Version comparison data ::
/---

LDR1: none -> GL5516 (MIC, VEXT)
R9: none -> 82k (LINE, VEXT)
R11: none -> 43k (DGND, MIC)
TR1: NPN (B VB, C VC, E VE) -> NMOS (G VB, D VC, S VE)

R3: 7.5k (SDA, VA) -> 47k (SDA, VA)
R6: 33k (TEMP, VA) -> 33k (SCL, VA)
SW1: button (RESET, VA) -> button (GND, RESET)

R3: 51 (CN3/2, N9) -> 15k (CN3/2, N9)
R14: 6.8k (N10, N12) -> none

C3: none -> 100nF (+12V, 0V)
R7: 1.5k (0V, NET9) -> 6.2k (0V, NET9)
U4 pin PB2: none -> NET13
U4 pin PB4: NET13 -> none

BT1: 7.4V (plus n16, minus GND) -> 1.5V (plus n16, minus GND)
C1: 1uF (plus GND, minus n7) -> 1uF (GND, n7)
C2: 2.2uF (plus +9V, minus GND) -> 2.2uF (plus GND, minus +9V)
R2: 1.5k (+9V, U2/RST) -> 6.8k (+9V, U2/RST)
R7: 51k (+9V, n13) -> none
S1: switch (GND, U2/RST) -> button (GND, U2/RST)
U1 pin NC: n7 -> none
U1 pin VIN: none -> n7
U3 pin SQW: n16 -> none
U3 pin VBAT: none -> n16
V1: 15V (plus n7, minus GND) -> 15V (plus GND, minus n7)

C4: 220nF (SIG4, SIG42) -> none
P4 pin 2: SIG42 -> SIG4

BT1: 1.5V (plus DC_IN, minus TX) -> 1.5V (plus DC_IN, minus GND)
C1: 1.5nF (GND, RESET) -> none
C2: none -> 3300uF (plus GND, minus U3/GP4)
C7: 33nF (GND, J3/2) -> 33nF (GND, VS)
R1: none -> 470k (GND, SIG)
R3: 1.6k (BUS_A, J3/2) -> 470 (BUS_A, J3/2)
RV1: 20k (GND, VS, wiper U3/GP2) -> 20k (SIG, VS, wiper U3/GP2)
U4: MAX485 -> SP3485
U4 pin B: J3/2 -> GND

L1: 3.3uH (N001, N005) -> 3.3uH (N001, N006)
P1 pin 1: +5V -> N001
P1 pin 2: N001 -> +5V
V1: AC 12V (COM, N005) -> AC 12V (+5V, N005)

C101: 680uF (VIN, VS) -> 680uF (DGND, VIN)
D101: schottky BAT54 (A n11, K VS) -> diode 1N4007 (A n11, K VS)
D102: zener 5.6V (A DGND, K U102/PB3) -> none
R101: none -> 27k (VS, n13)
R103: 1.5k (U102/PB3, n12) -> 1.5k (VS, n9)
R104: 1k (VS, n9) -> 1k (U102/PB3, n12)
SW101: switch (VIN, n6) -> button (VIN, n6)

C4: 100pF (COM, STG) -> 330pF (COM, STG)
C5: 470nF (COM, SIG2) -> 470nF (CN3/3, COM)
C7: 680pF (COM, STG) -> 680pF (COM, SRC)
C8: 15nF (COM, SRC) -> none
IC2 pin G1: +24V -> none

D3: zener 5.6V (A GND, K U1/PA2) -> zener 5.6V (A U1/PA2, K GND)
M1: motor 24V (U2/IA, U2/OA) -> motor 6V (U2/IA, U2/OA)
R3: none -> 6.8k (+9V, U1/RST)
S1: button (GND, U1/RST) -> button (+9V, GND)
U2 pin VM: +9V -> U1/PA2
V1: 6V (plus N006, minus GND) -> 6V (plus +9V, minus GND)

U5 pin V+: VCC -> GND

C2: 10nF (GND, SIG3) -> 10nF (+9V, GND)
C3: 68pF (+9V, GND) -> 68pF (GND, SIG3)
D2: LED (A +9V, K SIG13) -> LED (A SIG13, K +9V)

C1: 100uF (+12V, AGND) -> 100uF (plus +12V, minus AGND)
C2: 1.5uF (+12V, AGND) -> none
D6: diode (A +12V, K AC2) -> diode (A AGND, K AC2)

\---

Task description ::
What you return should match the data character for character.

Written answer ::
LDR1: none -> GL5516 (MIC, VEXT)
R9: none -> 82k (LINE, VEXT)
R11: none -> 43k (DGND, MIC)
TR1: NPN (B VB, C VC, E VE) -> NMOS (G VB, D VC, S VE)

R3: 7.5k (SDA, VA) -> 47k (SDA, VA)
R6: 33k (TEMP, VA) -> 33k (SCL, VA)
SW1: button (RESET, VA) -> button (GND, RESET)

R3: 51 (CN3/2, N9) -> 15k (CN3/2, N9)
R14: 6.8k (N10, N12) -> none

C3: none -> 100nF (+12V, 0V)
R7: 1.5k (0V, NET9) -> 6.2k (0V, NET9)
U4 pin PB2: none -> NET13
U4 pin PB4: NET13 -> none

BT1: 7.4V (plus n16, minus GND) -> 1.5V (plus n16, minus GND)
C1: 1uF (plus GND, minus n7) -> 1uF (GND, n7)
C2: 2.2uF (plus +9V, minus GND) -> 2.2uF (plus GND, minus +9V)
R2: 1.5k (+9V, U2/RST) -> 6.8k (+9V, U2/RST)
R7: 51k (+9V, n13) -> none
S1: switch (GND, U2/RST) -> button (GND, U2/RST)
U1 pin NC: n7 -> none
U1 pin VIN: none -> n7
U3 pin SQW: n16 -> none
U3 pin VBAT: none -> n16
V1: 15V (plus n7, minus GND) -> 15V (plus GND, minus n7)

C4: 220nF (SIG4, SIG42) -> none
P4 pin 2: SIG42 -> SIG4

BT1: 1.5V (plus DC_IN, minus TX) -> 1.5V (plus DC_IN, minus GND)
C1: 1.5nF (GND, RESET) -> none
C2: none -> 3300uF (plus GND, minus U3/GP4)
C7: 33nF (GND, J3/2) -> 33nF (GND, VS)
R1: none -> 470k (GND, SIG)
R3: 1.6k (BUS_A, J3/2) -> 470 (BUS_A, J3/2)
RV1: 20k (GND, VS, wiper U3/GP2) -> 20k (SIG, VS, wiper U3/GP2)
U4: MAX485 -> SP3485
U4 pin B: J3/2 -> GND

L1: 3.3uH (N001, N005) -> 3.3uH (N001, N006)
P1 pin 1: +5V -> N001
P1 pin 2: N001 -> +5V
V1: AC 12V (COM, N005) -> AC 12V (+5V, N005)

C101: 680uF (VIN, VS) -> 680uF (DGND, VIN)
D101: schottky BAT54 (A n11, K VS) -> diode 1N4007 (A n11, K VS)
D102: zener 5.6V (A DGND, K U102/PB3) -> none
R101: none -> 27k (VS, n13)
R103: 1.5k (U102/PB3, n12) -> 1.5k (VS, n9)
R104: 1k (VS, n9) -> 1k (U102/PB3, n12)
SW101: switch (VIN, n6) -> button (VIN, n6)

C4: 100pF (COM, STG) -> 330pF (COM, STG)
C5: 470nF (COM, SIG2) -> 470nF (CN3/3, COM)
C7: 680pF (COM, STG) -> 680pF (COM, SRC)
C8: 15nF (COM, SRC) -> none
IC2 pin G1: +24V -> none

D3: zener 5.6V (A GND, K U1/PA2) -> zener 5.6V (A U1/PA2, K GND)
M1: motor 24V (U2/IA, U2/OA) -> motor 6V (U2/IA, U2/OA)
R3: none -> 6.8k (+9V, U1/RST)
S1: button (GND, U1/RST) -> button (+9V, GND)
U2 pin VM: +9V -> U1/PA2
V1: 6V (plus N006, minus GND) -> 6V (plus +9V, minus GND)

U5 pin V+: VCC -> GND

C2: 10nF (GND, SIG3) -> 10nF (+9V, GND)
C3: 68pF (+9V, GND) -> 68pF (GND, SIG3)
D2: LED (A +9V, K SIG13) -> LED (A SIG13, K +9V)

C1: 100uF (+12V, AGND) -> 100uF (plus +12V, minus AGND)
C2: 1.5uF (+12V, AGND) -> none
D6: diode (A +12V, K AC2) -> diode (A AGND, K AC2)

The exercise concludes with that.